*** Block opens ***
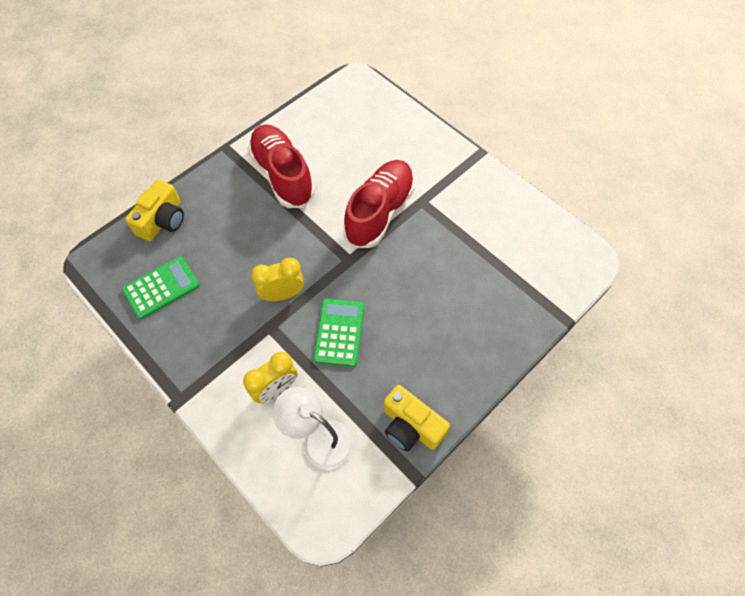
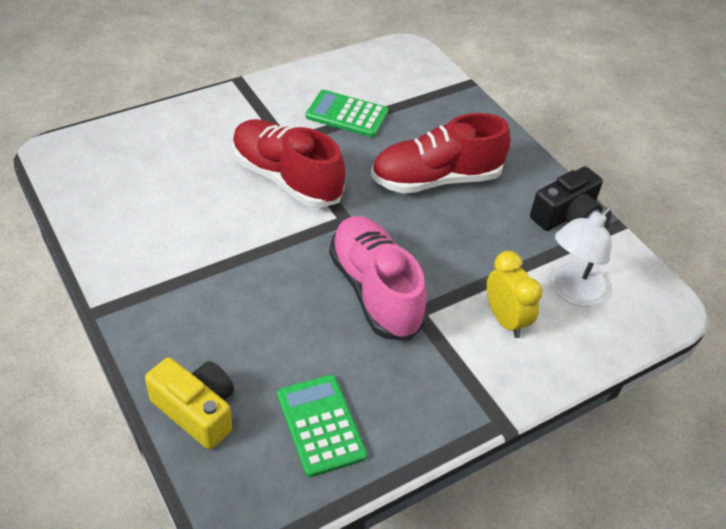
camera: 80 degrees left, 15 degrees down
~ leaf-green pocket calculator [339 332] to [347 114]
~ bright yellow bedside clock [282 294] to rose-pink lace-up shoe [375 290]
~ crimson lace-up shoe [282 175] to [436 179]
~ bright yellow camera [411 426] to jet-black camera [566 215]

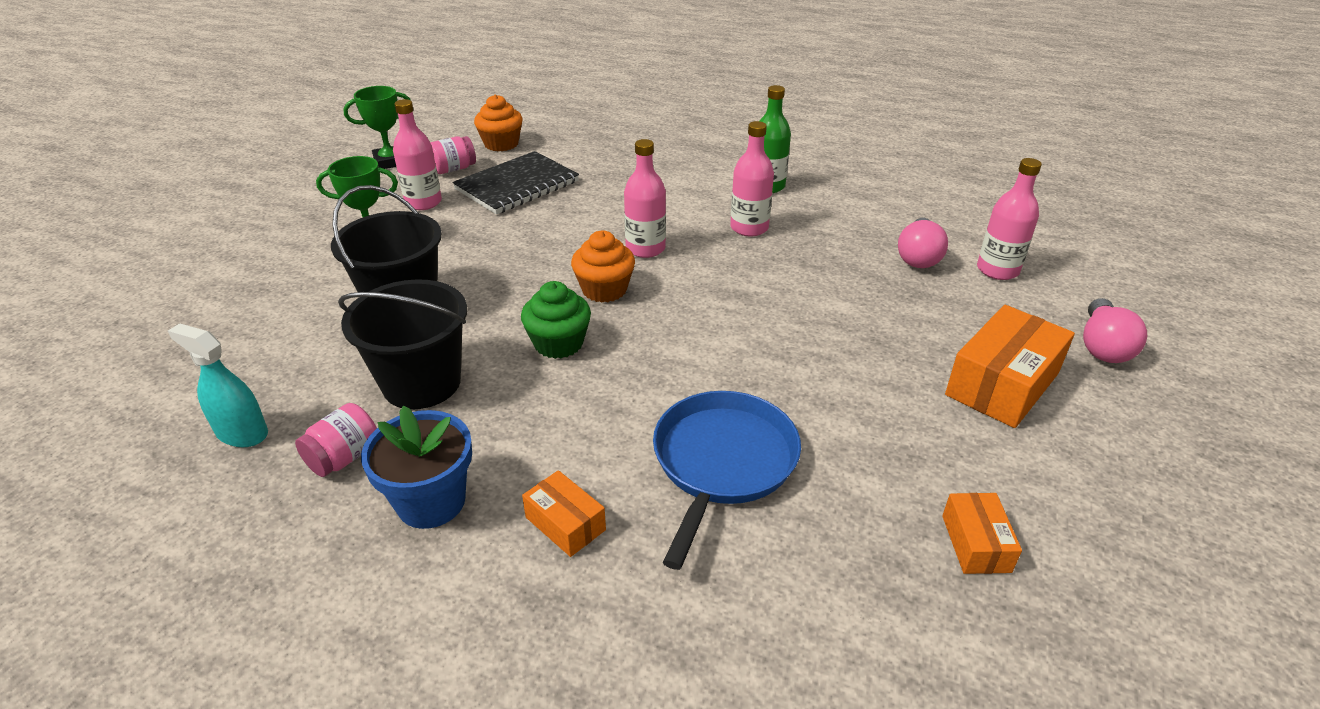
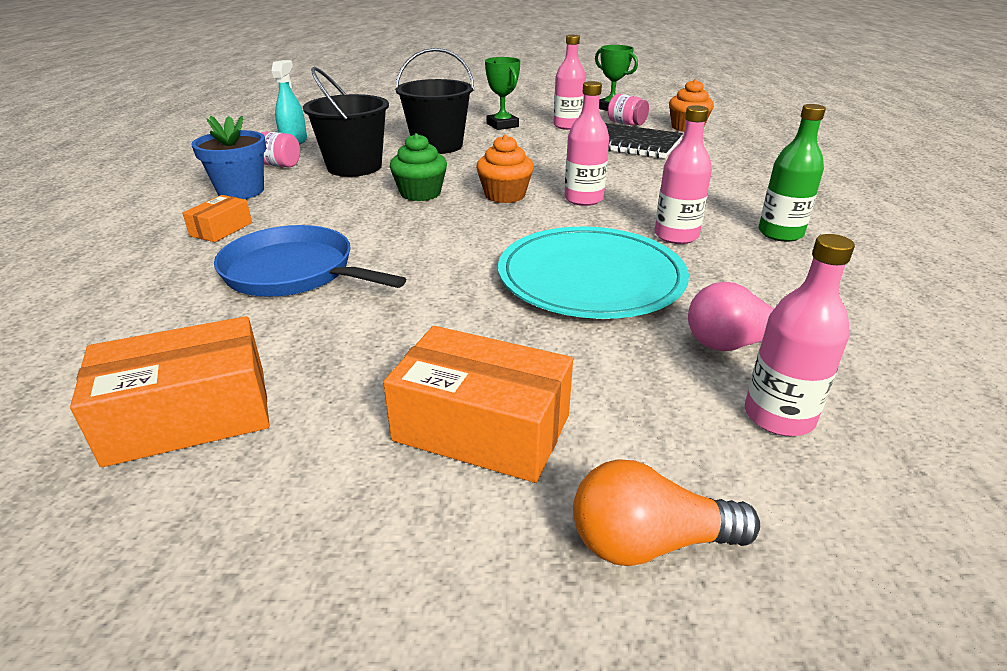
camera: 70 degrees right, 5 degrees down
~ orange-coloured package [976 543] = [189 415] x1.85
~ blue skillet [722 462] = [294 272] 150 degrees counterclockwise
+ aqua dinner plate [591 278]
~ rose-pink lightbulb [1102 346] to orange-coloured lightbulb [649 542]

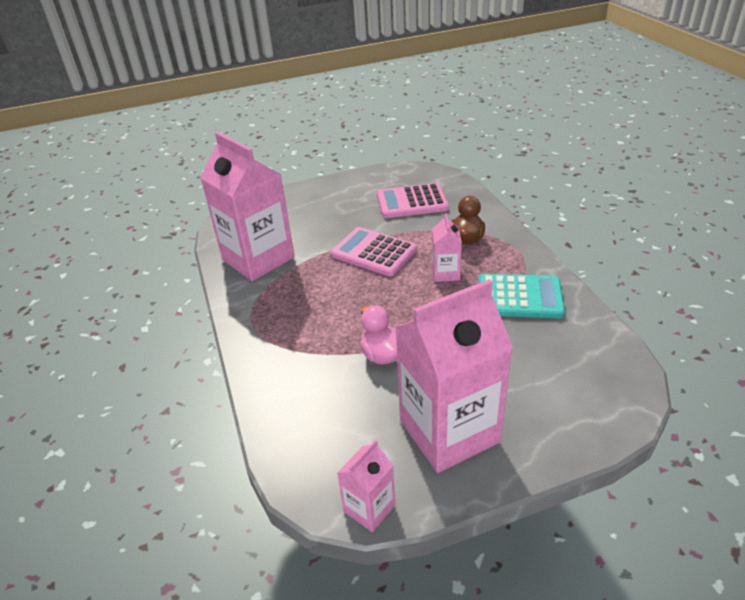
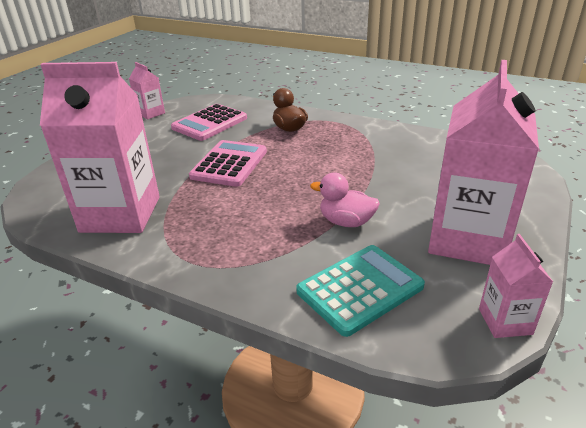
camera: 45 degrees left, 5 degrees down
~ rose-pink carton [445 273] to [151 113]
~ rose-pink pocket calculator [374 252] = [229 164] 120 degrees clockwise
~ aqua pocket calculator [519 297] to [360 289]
*** Block closes ***
*** Block opens ***
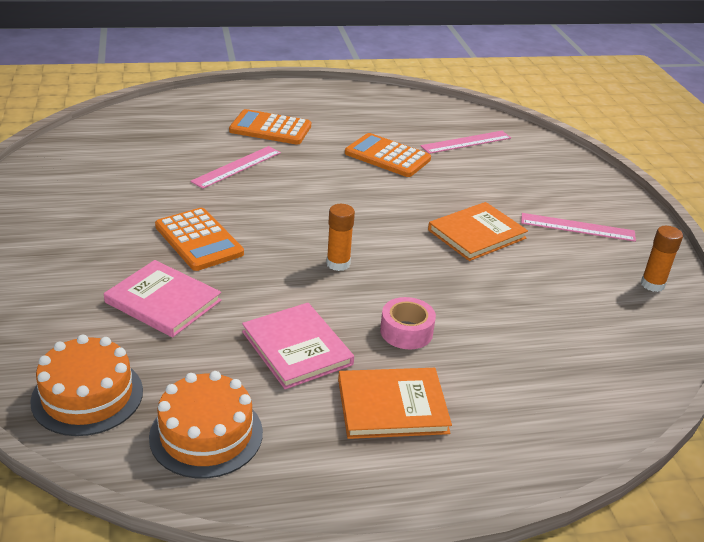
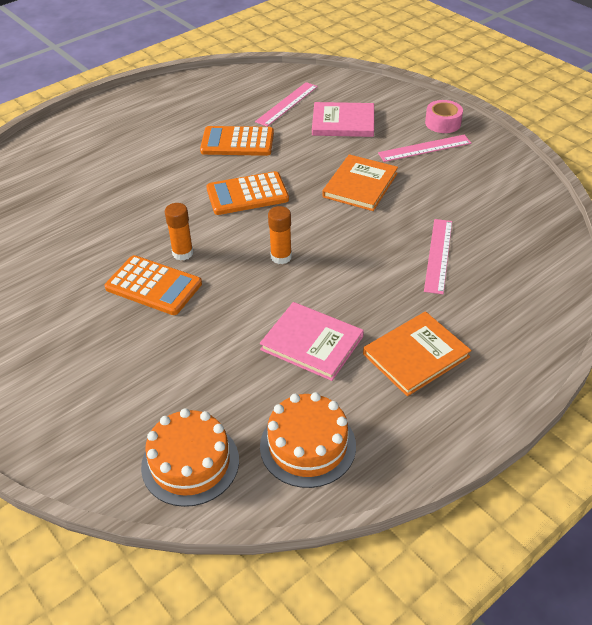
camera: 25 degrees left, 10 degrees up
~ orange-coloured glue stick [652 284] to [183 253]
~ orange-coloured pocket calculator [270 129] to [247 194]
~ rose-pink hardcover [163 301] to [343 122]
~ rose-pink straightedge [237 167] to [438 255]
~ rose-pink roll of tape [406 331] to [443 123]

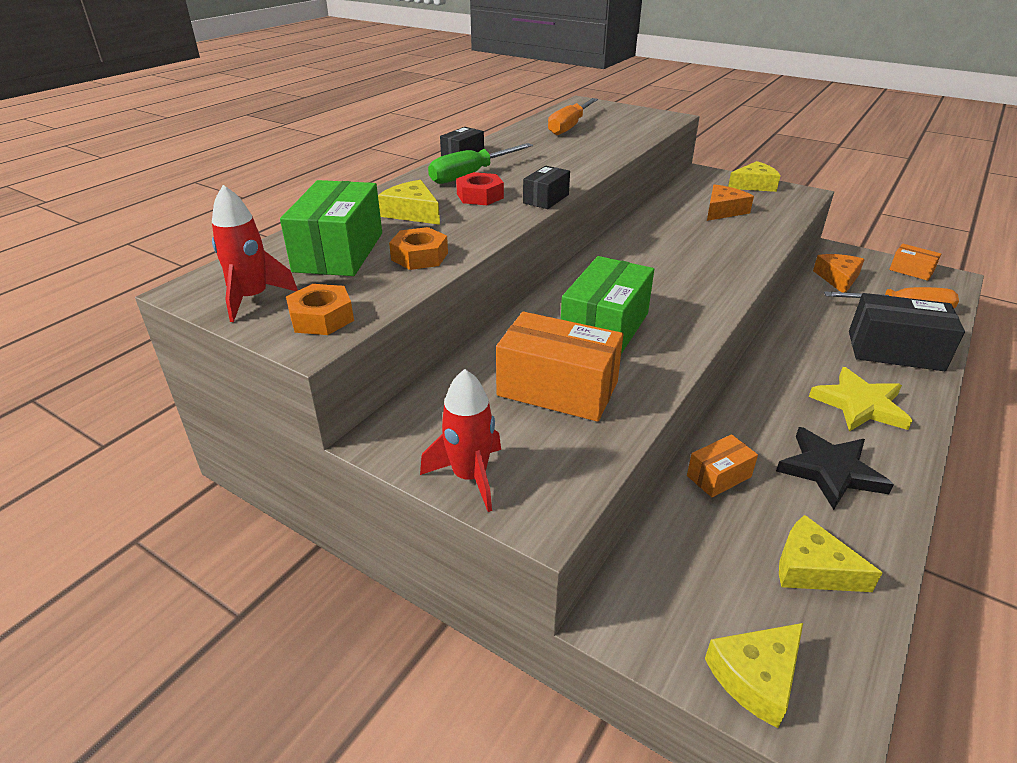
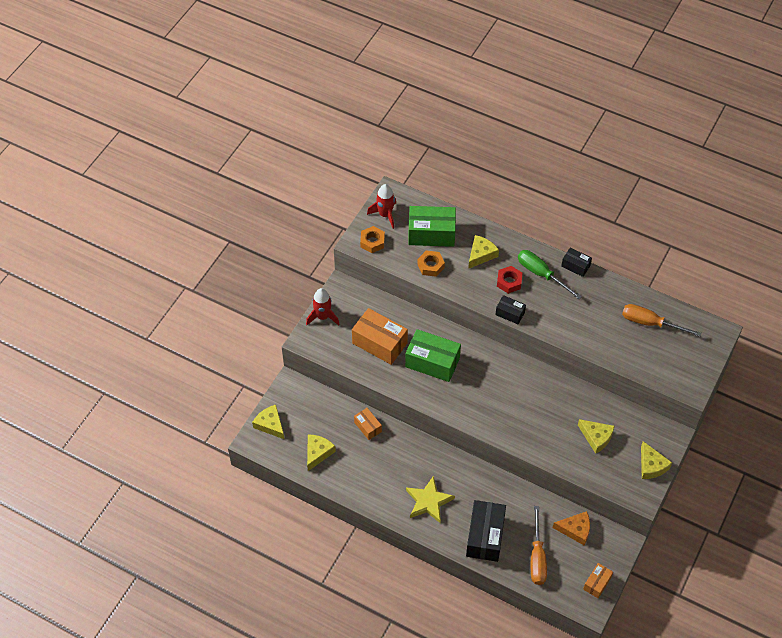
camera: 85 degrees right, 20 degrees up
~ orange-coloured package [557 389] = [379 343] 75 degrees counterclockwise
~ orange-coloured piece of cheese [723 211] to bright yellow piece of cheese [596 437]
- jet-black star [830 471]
*** Block closes ***
Which lines of the records above contain the word "shoe"? Report each one in full.

> **Your solution**:
~ bright yellow bedside clock [282 294] to rose-pink lace-up shoe [375 290]
~ crimson lace-up shoe [282 175] to [436 179]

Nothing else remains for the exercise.